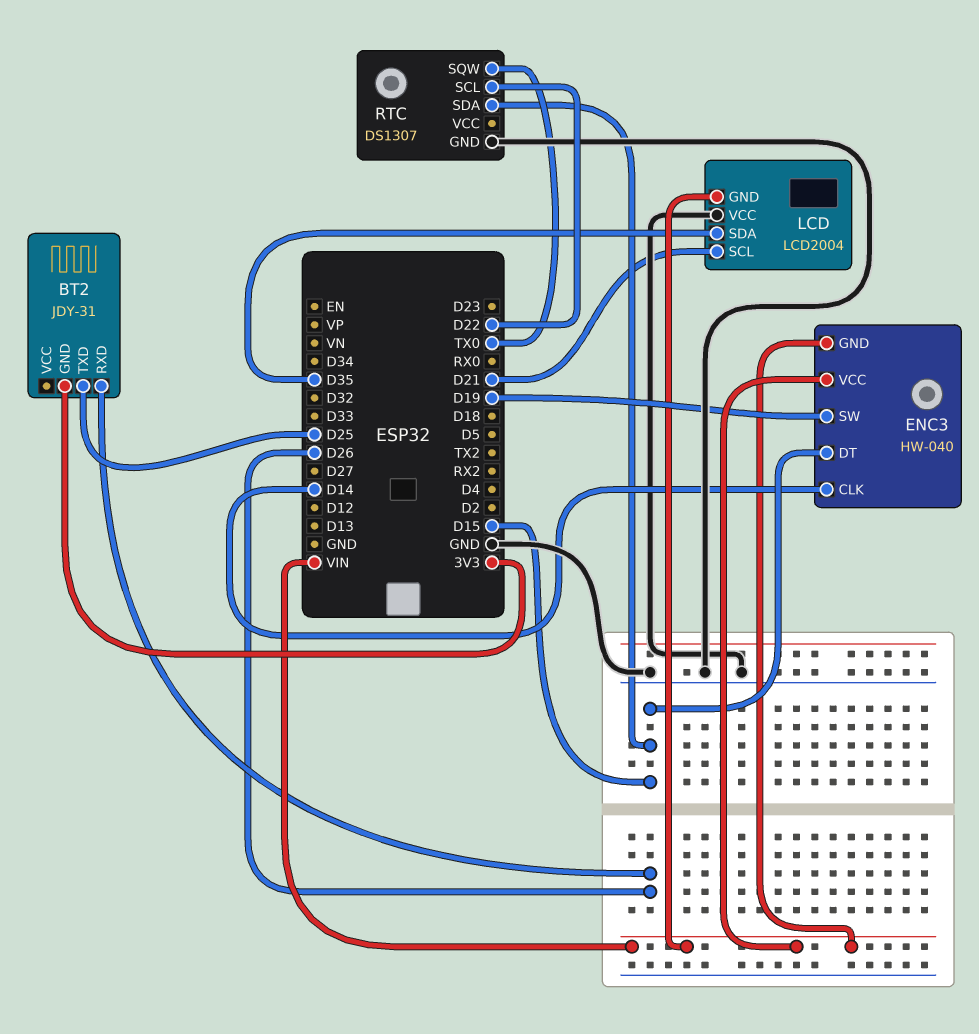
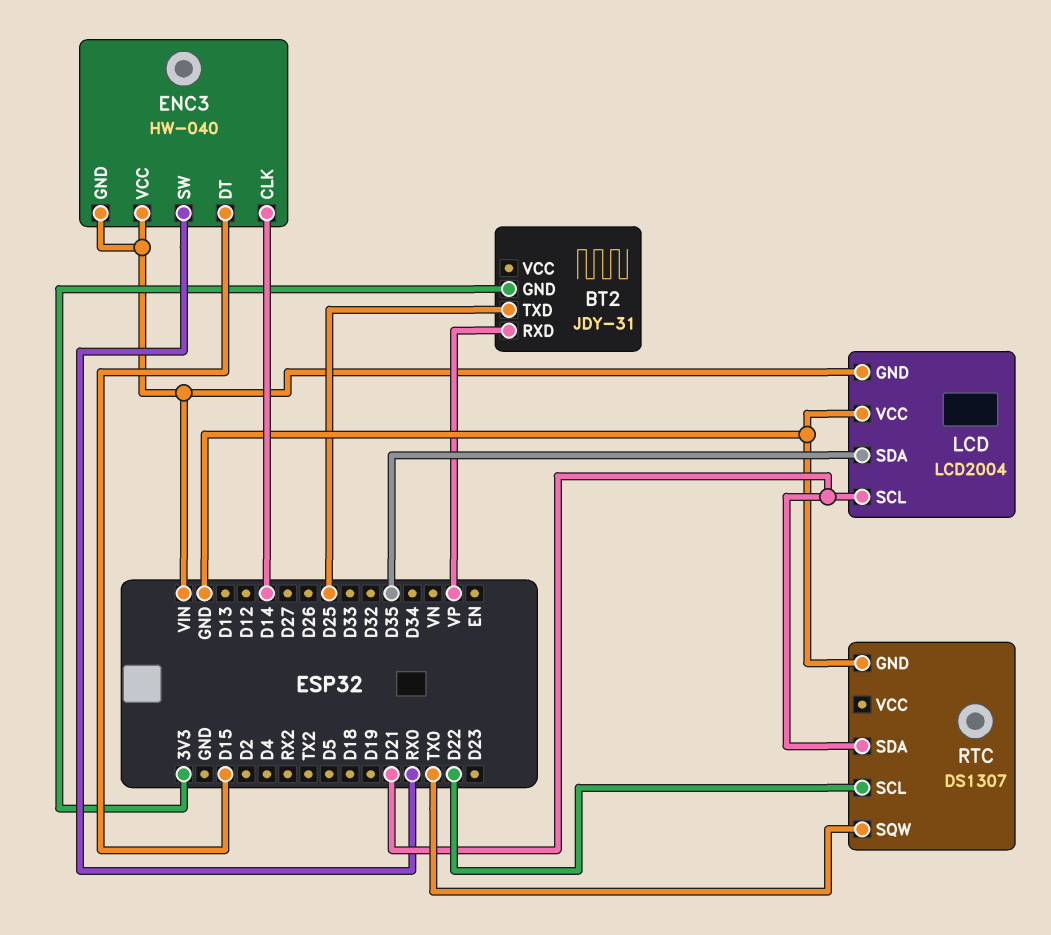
BT2 pin RXD: D26 -> VP
ENC3 pin SW: D19 -> RX0
RTC pin SDA: D15 -> D21

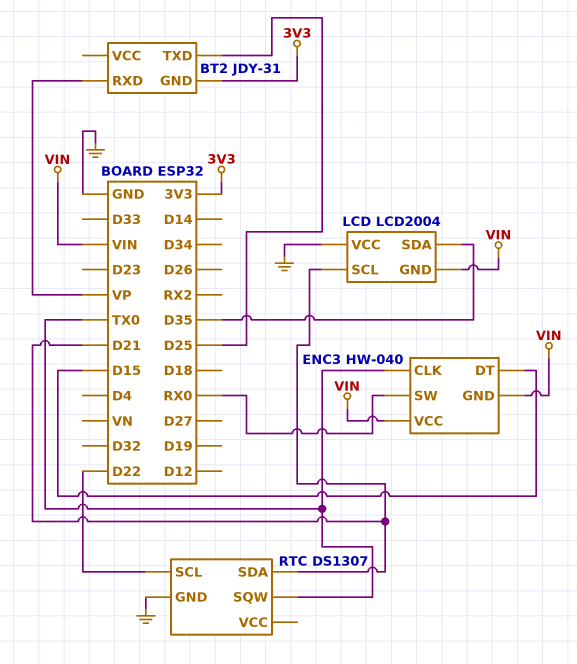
ENC3 pin CLK: D14 -> TX0

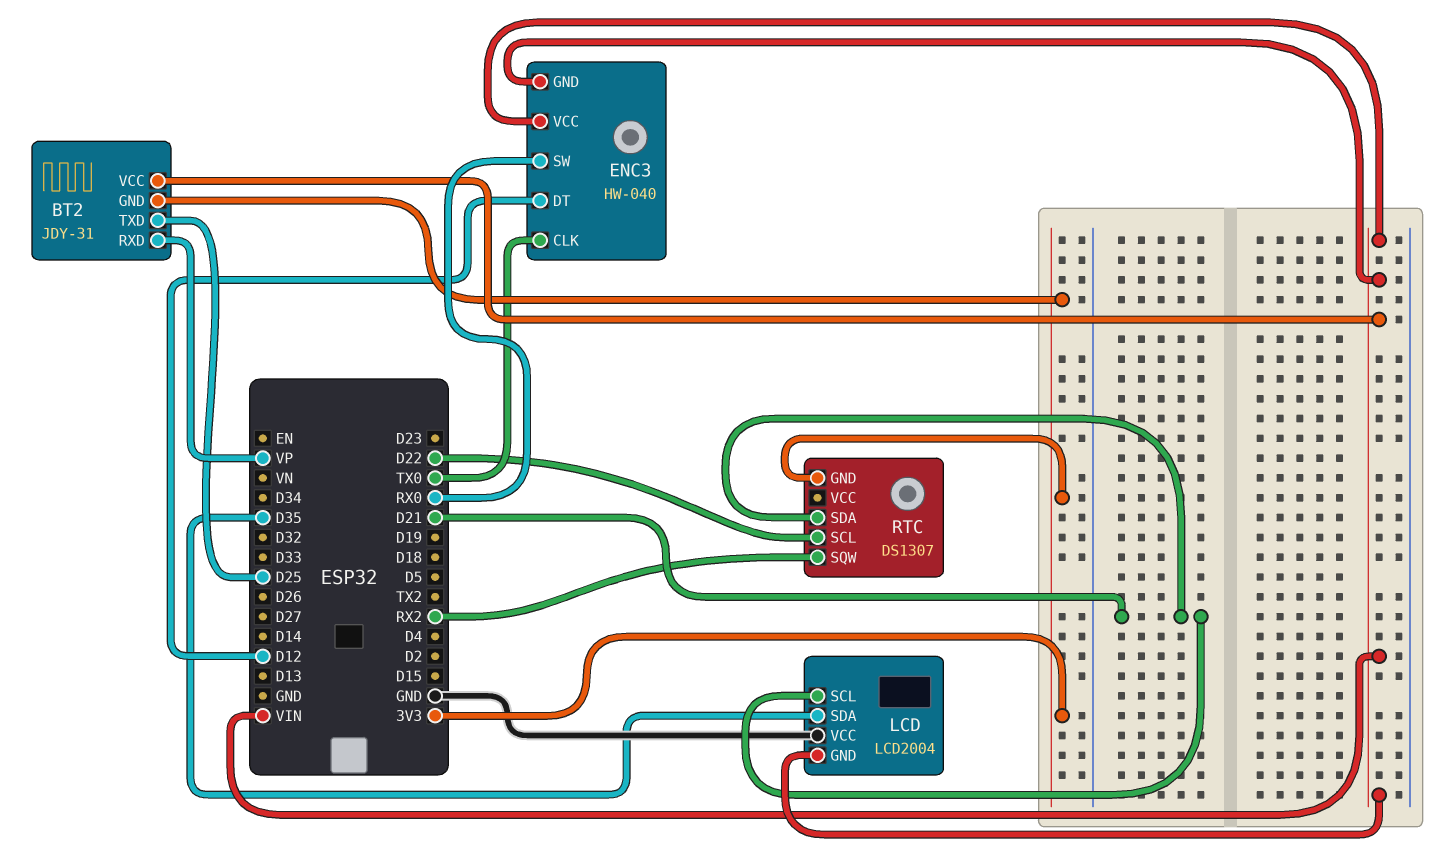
BT2 pin VCC: none -> VIN
ENC3 pin DT: D15 -> D12
RTC pin GND: GND -> 3V3
RTC pin SQW: TX0 -> RX2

+ + +

PROBLEM DESCRIPTION = Reproduce each entry exactly as written, but leave out the images.

OUTPUT BELOW =
BT2 pin RXD: D26 -> VP
ENC3 pin SW: D19 -> RX0
RTC pin SDA: D15 -> D21

ENC3 pin CLK: D14 -> TX0

BT2 pin VCC: none -> VIN
ENC3 pin DT: D15 -> D12
RTC pin GND: GND -> 3V3
RTC pin SQW: TX0 -> RX2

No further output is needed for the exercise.